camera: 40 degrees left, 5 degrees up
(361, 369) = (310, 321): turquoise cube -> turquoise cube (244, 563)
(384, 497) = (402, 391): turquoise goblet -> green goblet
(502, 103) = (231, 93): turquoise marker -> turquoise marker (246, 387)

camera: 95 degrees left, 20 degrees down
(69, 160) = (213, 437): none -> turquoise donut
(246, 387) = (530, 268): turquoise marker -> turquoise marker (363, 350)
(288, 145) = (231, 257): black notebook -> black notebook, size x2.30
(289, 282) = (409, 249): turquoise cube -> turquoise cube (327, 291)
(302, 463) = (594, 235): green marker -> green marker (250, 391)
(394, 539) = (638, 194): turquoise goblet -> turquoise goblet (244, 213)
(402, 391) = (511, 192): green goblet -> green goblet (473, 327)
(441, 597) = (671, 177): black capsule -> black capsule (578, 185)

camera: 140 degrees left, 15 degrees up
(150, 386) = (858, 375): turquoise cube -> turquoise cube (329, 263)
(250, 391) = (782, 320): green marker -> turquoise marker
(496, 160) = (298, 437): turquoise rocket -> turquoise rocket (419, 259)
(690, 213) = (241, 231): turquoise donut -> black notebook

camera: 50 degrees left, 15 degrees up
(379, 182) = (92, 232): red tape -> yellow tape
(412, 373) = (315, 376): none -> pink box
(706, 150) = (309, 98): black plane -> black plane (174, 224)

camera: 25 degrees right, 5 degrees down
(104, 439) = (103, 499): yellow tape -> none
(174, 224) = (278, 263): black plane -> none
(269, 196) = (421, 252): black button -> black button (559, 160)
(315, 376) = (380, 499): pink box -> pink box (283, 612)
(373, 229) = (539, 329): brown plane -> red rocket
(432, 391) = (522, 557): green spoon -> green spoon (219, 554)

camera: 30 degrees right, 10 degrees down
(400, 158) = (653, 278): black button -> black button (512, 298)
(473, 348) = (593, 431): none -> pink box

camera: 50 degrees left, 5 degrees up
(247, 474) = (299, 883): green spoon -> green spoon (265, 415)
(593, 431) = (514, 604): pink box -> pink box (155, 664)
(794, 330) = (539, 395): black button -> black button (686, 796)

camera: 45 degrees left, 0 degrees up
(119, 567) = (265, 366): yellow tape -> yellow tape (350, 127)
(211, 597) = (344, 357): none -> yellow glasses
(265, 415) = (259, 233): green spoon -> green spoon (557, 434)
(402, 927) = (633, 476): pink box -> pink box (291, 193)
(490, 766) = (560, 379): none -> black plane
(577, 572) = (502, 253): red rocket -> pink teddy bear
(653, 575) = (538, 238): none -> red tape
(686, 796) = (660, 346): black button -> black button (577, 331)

= Exercise instructions =
Copy out the whole listing exactly as written.

= Output for this exercise =
camera: 40 degrees left, 5 degrees up
(361, 369) = (310, 321): turquoise cube -> turquoise cube (244, 563)
(384, 497) = (402, 391): turquoise goblet -> green goblet
(502, 103) = (231, 93): turquoise marker -> turquoise marker (246, 387)

camera: 95 degrees left, 20 degrees down
(69, 160) = (213, 437): none -> turquoise donut
(246, 387) = (530, 268): turquoise marker -> turquoise marker (363, 350)
(288, 145) = (231, 257): black notebook -> black notebook, size x2.30
(289, 282) = (409, 249): turquoise cube -> turquoise cube (327, 291)
(302, 463) = (594, 235): green marker -> green marker (250, 391)
(394, 539) = (638, 194): turquoise goblet -> turquoise goblet (244, 213)
(402, 391) = (511, 192): green goblet -> green goblet (473, 327)
(441, 597) = (671, 177): black capsule -> black capsule (578, 185)

camera: 140 degrees left, 15 degrees up
(150, 386) = (858, 375): turquoise cube -> turquoise cube (329, 263)
(250, 391) = (782, 320): green marker -> turquoise marker
(496, 160) = (298, 437): turquoise rocket -> turquoise rocket (419, 259)
(690, 213) = (241, 231): turquoise donut -> black notebook

camera: 50 degrees left, 15 degrees up
(379, 182) = (92, 232): red tape -> yellow tape
(412, 373) = (315, 376): none -> pink box
(706, 150) = (309, 98): black plane -> black plane (174, 224)

camera: 25 degrees right, 5 degrees down
(104, 439) = (103, 499): yellow tape -> none
(174, 224) = (278, 263): black plane -> none
(269, 196) = (421, 252): black button -> black button (559, 160)
(315, 376) = (380, 499): pink box -> pink box (283, 612)
(373, 229) = (539, 329): brown plane -> red rocket
(432, 391) = (522, 557): green spoon -> green spoon (219, 554)

camera: 30 degrees right, 10 degrees down
(400, 158) = (653, 278): black button -> black button (512, 298)
(473, 348) = (593, 431): none -> pink box

camera: 50 degrees left, 5 degrees up
(247, 474) = (299, 883): green spoon -> green spoon (265, 415)
(593, 431) = (514, 604): pink box -> pink box (155, 664)
(794, 330) = (539, 395): black button -> black button (686, 796)

camera: 45 degrees left, 0 degrees up
(119, 567) = (265, 366): yellow tape -> yellow tape (350, 127)
(211, 597) = (344, 357): none -> yellow glasses
(265, 415) = (259, 233): green spoon -> green spoon (557, 434)
(402, 927) = (633, 476): pink box -> pink box (291, 193)
(490, 766) = (560, 379): none -> black plane
(577, 572) = (502, 253): red rocket -> pink teddy bear
(653, 575) = (538, 238): none -> red tape
(686, 796) = (660, 346): black button -> black button (577, 331)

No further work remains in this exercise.